| ACTIVITY |
In the data below, which lines contain "pyramid"? List them by copying each one.

Object tracking records:
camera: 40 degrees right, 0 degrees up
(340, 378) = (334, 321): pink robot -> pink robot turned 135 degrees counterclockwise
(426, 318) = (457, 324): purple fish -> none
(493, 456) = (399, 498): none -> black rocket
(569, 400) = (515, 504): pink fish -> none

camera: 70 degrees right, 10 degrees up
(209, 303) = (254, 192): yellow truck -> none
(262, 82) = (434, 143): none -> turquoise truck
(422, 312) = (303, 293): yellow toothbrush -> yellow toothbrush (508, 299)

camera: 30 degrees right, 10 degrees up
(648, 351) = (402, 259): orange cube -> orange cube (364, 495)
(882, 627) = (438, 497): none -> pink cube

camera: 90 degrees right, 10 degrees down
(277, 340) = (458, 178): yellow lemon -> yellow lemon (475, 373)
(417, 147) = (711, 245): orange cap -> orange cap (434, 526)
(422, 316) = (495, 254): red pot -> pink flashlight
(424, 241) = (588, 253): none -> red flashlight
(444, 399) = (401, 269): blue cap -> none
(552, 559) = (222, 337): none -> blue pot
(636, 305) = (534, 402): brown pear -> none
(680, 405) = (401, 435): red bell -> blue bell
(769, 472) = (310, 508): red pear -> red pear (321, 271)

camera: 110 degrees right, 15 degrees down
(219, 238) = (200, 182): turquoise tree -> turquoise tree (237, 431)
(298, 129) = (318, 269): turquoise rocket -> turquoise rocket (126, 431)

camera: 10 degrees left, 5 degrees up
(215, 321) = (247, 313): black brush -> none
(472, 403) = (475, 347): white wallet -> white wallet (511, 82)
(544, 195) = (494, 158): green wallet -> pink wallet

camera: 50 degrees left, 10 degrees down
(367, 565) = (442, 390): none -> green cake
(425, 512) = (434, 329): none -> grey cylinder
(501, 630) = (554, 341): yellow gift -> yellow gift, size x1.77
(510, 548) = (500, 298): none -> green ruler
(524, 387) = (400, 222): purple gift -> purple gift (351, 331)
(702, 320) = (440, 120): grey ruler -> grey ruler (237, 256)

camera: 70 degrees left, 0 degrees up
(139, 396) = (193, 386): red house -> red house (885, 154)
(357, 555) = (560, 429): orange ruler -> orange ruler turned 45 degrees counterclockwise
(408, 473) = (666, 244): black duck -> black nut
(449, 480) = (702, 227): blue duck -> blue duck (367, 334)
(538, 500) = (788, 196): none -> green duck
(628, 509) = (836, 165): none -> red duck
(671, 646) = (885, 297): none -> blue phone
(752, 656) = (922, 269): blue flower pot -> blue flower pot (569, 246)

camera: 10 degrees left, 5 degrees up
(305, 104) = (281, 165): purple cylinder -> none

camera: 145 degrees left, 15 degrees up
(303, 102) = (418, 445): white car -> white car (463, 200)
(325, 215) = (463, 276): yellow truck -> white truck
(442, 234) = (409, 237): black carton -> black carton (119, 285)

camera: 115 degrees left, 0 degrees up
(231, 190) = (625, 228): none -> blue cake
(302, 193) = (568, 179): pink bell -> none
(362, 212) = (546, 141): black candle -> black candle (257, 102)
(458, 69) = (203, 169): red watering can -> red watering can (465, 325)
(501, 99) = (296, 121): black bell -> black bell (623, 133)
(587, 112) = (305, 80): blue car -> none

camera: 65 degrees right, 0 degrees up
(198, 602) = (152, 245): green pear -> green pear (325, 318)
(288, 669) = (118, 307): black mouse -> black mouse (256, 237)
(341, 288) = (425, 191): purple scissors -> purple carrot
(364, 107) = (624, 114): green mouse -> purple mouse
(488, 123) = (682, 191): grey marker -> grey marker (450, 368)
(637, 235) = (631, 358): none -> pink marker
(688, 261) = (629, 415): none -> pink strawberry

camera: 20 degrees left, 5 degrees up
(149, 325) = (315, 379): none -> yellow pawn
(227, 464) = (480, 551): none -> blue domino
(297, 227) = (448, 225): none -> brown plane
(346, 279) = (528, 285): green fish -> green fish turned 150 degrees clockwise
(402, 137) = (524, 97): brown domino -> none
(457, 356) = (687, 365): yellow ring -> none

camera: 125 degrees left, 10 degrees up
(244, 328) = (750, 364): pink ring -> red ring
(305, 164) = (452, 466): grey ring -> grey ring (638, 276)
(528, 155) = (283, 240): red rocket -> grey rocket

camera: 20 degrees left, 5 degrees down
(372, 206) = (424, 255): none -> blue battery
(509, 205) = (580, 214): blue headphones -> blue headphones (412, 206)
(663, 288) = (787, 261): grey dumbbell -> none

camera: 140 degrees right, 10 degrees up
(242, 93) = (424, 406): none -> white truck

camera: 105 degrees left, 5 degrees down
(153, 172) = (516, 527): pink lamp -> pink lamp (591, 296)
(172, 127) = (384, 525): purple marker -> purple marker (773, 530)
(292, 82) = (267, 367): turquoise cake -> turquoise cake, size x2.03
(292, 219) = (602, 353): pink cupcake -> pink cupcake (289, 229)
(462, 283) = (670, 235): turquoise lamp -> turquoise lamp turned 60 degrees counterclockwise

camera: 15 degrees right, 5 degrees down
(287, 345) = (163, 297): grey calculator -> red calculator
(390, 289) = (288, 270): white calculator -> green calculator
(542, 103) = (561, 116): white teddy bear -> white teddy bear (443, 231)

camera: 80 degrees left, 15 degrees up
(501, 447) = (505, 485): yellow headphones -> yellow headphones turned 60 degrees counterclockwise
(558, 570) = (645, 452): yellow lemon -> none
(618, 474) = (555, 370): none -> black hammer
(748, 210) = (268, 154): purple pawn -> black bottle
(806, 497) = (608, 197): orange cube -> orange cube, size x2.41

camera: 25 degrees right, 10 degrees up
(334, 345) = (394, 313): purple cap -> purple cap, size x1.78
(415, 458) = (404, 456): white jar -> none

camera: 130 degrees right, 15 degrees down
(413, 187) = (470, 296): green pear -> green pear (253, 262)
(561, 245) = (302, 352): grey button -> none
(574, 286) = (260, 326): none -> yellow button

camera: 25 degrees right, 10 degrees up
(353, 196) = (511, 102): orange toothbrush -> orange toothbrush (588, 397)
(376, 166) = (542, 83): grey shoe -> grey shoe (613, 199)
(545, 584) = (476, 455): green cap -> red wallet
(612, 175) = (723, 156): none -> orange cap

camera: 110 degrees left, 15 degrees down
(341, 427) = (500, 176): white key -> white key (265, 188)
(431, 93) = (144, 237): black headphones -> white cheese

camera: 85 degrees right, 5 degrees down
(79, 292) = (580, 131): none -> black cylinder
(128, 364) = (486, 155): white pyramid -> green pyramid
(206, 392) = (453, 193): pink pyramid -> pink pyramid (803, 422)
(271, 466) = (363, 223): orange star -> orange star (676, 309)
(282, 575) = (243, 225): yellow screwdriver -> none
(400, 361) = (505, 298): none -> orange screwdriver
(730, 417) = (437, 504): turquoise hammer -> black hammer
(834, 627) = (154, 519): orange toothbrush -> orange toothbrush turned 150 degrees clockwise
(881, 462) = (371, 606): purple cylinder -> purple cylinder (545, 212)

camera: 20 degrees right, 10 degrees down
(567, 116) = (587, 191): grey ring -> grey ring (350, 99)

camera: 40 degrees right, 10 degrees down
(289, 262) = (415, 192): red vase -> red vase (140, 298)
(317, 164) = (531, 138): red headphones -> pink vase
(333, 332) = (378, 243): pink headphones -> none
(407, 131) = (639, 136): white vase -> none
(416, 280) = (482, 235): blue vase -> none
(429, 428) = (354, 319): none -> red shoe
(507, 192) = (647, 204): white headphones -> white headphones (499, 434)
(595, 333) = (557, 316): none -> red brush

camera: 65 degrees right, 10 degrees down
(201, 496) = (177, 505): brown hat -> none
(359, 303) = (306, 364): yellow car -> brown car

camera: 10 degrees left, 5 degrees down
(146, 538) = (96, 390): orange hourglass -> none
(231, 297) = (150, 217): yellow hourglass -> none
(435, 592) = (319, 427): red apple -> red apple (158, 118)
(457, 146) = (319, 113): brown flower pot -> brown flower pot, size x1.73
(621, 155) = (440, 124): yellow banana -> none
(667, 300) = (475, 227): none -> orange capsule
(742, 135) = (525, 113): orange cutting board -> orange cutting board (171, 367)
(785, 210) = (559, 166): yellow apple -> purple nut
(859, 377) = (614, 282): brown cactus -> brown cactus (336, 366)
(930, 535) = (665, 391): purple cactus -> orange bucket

| ANSWER FOR THE TASK |
(128, 364) = (486, 155): white pyramid -> green pyramid
(206, 392) = (453, 193): pink pyramid -> pink pyramid (803, 422)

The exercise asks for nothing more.